— YOUR OBJECTIVE —
Search the records that follow and extract every line containing the string "turned".

Before-and-after object lists:
══════════

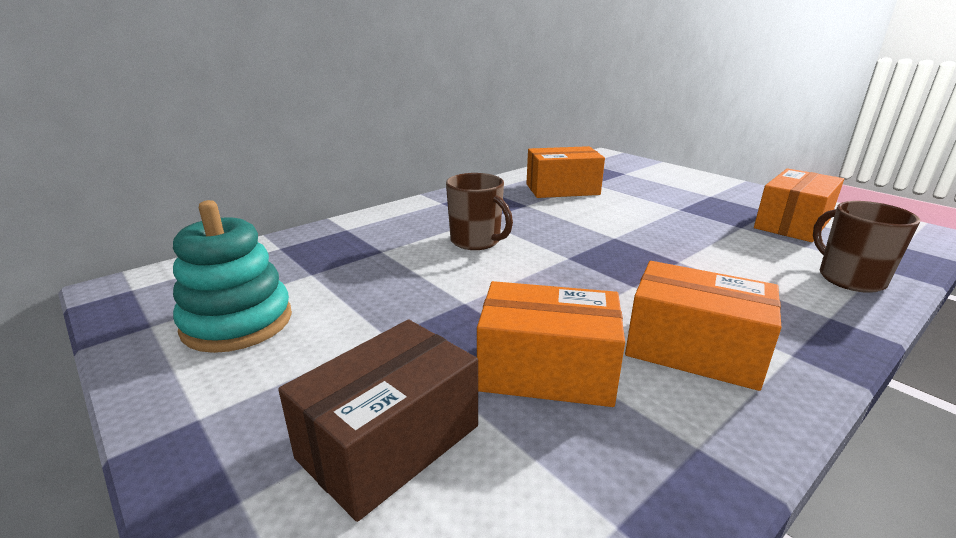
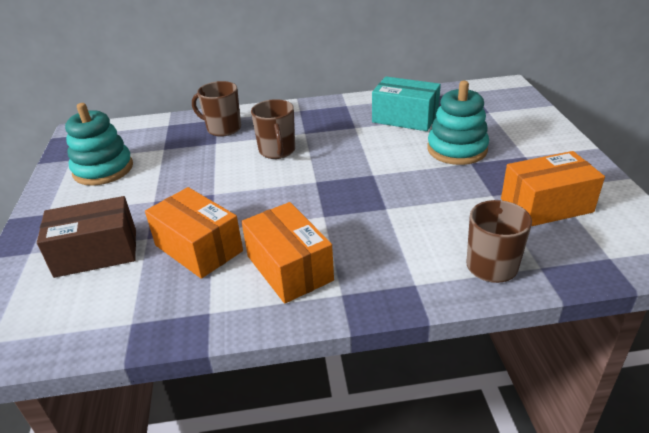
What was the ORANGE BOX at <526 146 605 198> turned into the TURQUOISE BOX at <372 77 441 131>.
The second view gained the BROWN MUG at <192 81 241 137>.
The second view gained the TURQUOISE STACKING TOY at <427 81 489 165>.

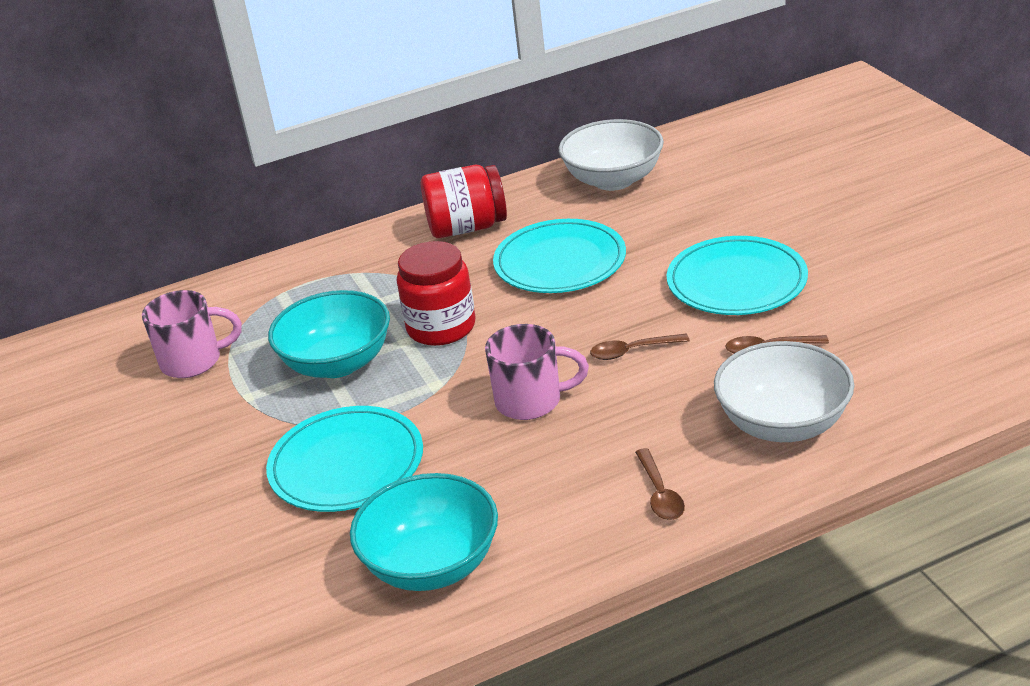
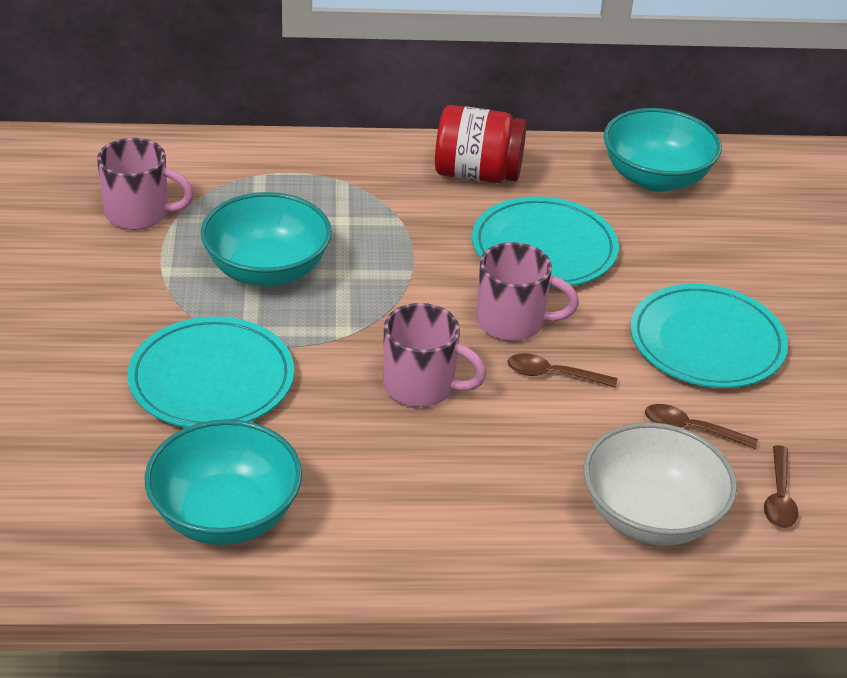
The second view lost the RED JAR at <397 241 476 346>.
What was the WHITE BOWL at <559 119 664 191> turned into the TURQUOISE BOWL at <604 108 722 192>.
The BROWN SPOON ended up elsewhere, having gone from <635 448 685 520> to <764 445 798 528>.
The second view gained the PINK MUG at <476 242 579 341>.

══════════

— TASK RESPONSE —
What was the ORANGE BOX at <526 146 605 198> turned into the TURQUOISE BOX at <372 77 441 131>.
What was the WHITE BOWL at <559 119 664 191> turned into the TURQUOISE BOWL at <604 108 722 192>.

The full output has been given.